▸ PROBLEM DESCRIPTION
Only one stretch of the data below is wanted: the lines from the one with "camera: 25 degrees left, 10 degrees up" through the one with "grey carton [363,235,422,348] -> none", repeated exactly.

▸ GIVEN RECORDS
= = =

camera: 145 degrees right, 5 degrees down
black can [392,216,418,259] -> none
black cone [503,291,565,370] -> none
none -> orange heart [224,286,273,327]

= = =

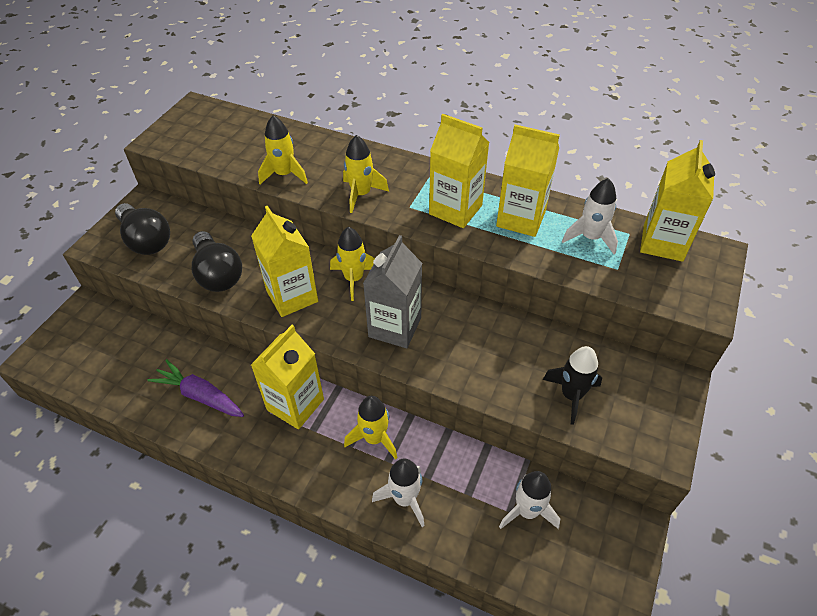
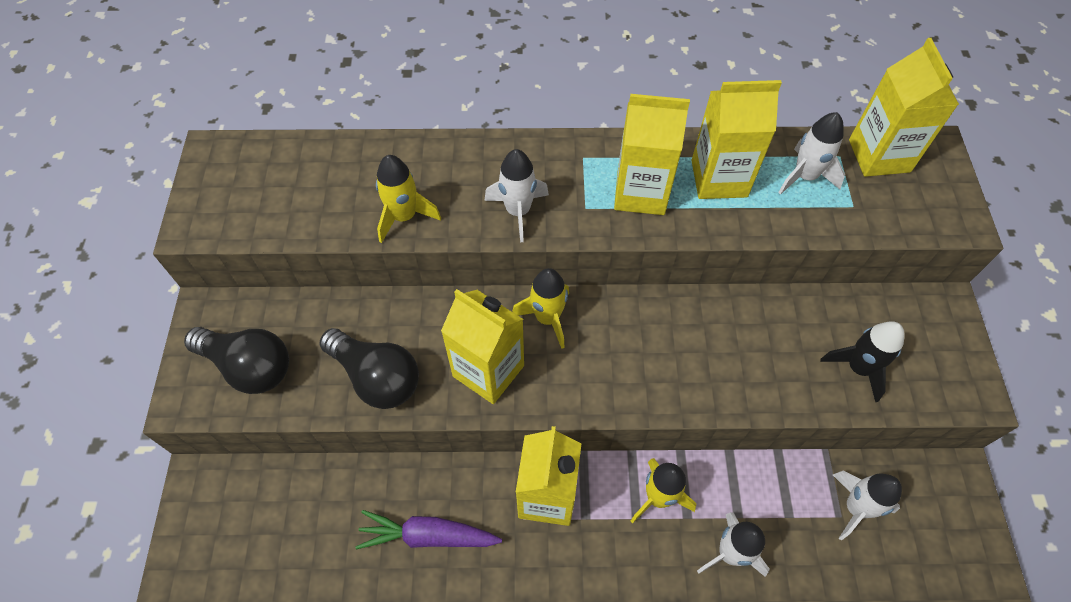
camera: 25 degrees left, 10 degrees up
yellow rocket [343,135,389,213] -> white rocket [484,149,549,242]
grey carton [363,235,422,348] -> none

= = =

▸ WRITTEN REPLY
camera: 25 degrees left, 10 degrees up
yellow rocket [343,135,389,213] -> white rocket [484,149,549,242]
grey carton [363,235,422,348] -> none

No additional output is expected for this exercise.